How to complete this task: The answer must be a word-for-word copy of the records below, with every picture left out.

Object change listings
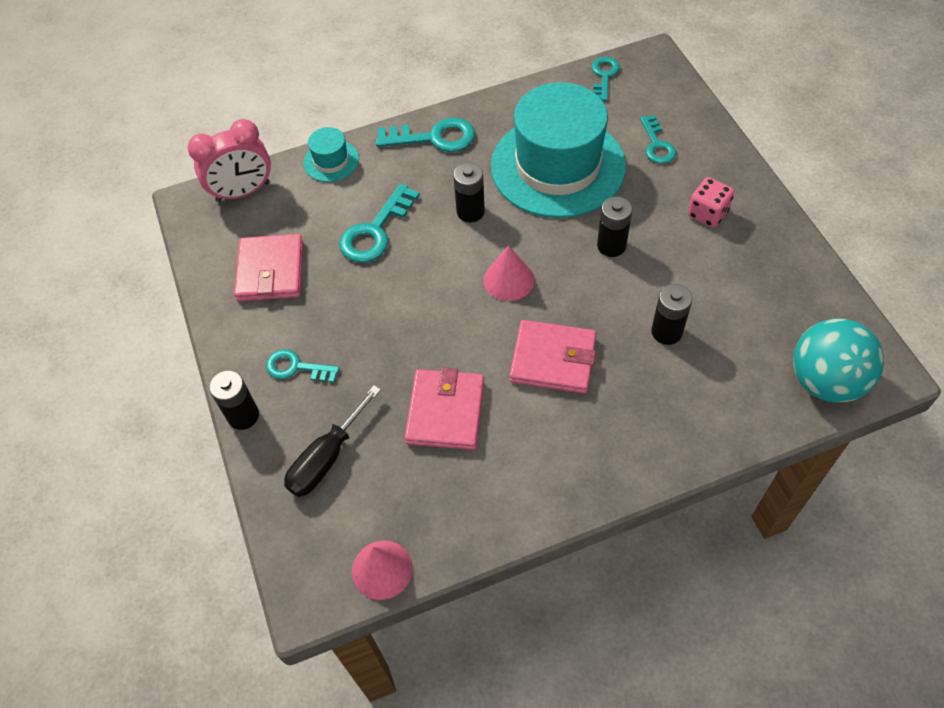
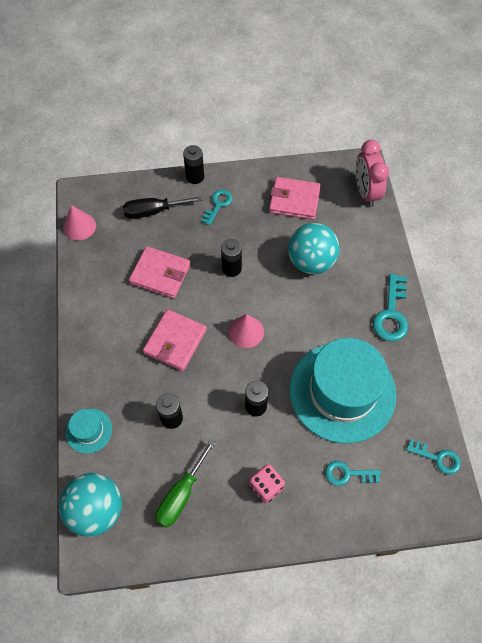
camera: 100 degrees right, 5 degrees up
black screwdriver [284,385,381,497] -> black screwdriver turned 60 degrees counterclockwise [123,196,202,219]
turquoise hat [303,127,359,182] -> turquoise hat moved to [66,409,112,454]
turquoise key [339,183,420,263] -> turquoise ball [288,223,340,274]
black battery [453,163,485,222] -> black battery moved to [221,239,242,277]
none -> green screwdriver [156,439,216,528]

Answer space:
camera: 100 degrees right, 5 degrees up
black screwdriver [284,385,381,497] -> black screwdriver turned 60 degrees counterclockwise [123,196,202,219]
turquoise hat [303,127,359,182] -> turquoise hat moved to [66,409,112,454]
turquoise key [339,183,420,263] -> turquoise ball [288,223,340,274]
black battery [453,163,485,222] -> black battery moved to [221,239,242,277]
none -> green screwdriver [156,439,216,528]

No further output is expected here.